- **Problem to work on**:
Write out the listing again, beginning with the line that contains "lower, matte blue bicycle at center, the" and continuing through the line that contains "bottom, located higher". Substitute "viewpoint" for "perspective" and leave everything else unchanged.

(Saved data entries)
----------

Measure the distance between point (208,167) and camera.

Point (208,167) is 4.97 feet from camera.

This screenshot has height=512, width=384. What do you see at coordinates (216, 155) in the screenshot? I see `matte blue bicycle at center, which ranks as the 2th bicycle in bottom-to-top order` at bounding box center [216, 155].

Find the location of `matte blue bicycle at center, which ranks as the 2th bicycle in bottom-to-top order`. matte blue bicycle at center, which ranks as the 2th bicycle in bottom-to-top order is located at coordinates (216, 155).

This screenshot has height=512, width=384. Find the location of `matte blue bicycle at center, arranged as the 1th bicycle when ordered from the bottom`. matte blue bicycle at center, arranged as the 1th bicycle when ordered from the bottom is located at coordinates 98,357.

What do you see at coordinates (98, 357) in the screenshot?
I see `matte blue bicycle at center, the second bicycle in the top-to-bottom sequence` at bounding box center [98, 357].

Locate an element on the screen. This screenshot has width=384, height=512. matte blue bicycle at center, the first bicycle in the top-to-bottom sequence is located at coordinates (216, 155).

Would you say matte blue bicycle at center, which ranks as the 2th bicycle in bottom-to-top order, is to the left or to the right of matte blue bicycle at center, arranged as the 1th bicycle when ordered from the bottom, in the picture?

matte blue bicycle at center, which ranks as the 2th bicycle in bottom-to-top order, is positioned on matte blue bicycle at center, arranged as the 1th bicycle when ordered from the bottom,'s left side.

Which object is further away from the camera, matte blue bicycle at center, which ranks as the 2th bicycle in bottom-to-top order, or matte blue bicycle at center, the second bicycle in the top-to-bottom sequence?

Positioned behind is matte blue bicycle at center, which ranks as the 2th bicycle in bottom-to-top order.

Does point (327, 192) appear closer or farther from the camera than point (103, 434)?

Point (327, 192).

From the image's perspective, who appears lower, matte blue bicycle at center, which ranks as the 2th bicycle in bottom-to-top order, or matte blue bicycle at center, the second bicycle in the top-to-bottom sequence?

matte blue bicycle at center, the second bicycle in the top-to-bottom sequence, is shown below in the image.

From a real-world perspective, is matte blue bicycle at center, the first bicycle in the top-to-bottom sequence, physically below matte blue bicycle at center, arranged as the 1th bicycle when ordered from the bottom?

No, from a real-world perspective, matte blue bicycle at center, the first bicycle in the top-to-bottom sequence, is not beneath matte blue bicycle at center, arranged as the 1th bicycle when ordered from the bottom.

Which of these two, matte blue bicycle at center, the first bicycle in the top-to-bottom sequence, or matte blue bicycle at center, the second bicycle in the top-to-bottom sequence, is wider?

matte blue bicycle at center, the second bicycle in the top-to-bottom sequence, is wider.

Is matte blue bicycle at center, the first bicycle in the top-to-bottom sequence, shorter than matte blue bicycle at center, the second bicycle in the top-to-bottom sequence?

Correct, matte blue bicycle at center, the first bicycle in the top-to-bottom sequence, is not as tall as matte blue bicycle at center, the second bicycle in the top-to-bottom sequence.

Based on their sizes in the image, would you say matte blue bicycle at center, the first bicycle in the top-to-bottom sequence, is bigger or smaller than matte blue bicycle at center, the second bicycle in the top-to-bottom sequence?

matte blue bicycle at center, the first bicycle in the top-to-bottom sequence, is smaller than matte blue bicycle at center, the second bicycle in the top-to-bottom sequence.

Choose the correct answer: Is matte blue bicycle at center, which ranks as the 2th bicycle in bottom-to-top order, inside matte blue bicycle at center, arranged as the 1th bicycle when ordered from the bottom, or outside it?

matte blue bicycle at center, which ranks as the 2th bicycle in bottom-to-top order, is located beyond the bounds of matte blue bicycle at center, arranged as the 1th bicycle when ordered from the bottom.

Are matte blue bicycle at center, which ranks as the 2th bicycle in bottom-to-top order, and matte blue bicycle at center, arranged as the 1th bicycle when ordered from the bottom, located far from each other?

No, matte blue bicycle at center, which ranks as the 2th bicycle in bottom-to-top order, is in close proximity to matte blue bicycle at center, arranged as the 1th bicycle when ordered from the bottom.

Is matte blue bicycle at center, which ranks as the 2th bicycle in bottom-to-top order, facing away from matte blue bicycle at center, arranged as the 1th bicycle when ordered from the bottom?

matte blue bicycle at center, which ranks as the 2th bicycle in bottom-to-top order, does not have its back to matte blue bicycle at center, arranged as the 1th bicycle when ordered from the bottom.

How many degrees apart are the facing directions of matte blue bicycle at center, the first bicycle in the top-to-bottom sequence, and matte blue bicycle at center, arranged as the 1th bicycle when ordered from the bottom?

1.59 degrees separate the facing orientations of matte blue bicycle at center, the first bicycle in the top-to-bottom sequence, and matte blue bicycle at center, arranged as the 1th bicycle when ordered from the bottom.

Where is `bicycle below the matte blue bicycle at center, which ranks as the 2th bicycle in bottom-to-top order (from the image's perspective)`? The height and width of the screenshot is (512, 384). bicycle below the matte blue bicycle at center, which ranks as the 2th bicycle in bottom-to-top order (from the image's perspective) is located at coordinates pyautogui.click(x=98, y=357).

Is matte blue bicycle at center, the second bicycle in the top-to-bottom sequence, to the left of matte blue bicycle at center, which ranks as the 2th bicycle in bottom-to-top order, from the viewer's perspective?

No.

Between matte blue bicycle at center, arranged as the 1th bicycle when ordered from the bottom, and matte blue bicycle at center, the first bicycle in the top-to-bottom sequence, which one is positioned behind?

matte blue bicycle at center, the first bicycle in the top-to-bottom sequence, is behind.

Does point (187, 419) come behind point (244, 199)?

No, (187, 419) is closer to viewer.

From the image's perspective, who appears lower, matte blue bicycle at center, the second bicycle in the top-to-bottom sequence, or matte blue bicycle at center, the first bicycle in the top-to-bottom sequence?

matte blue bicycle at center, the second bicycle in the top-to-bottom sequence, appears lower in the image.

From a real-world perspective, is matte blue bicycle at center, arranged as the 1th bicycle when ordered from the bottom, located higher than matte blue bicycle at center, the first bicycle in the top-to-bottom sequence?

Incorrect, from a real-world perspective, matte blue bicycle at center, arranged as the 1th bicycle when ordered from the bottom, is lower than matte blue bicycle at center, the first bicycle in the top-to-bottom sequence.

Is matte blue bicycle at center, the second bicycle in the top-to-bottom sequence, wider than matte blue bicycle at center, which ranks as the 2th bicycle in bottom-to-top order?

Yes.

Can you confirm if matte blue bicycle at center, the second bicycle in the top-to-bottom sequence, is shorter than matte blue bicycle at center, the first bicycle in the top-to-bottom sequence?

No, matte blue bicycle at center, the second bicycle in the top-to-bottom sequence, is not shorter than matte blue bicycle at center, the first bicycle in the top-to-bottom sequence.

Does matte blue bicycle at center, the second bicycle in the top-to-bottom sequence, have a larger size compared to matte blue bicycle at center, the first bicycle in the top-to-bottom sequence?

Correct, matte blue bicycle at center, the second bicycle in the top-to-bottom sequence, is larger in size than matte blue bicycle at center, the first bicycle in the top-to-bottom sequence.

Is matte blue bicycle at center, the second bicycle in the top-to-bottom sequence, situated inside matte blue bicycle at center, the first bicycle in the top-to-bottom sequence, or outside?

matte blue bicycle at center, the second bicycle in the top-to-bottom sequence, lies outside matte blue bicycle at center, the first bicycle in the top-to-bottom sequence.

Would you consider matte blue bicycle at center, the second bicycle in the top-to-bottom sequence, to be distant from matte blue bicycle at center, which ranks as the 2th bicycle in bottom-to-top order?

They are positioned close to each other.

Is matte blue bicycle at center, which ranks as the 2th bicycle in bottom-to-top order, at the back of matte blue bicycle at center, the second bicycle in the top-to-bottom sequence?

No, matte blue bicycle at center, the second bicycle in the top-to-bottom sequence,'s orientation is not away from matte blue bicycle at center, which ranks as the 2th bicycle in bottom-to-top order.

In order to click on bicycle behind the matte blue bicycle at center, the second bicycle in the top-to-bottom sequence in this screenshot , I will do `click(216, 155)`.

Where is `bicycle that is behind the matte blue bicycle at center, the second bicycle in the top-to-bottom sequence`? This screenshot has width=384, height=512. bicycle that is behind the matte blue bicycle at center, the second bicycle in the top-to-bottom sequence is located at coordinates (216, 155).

----------

- **Expected answer**:
From the image's viewpoint, who appears lower, matte blue bicycle at center, the second bicycle in the top-to-bottom sequence, or matte blue bicycle at center, the first bicycle in the top-to-bottom sequence?

matte blue bicycle at center, the second bicycle in the top-to-bottom sequence, appears lower in the image.

From a real-world viewpoint, is matte blue bicycle at center, arranged as the 1th bicycle when ordered from the bottom, located higher than matte blue bicycle at center, the first bicycle in the top-to-bottom sequence?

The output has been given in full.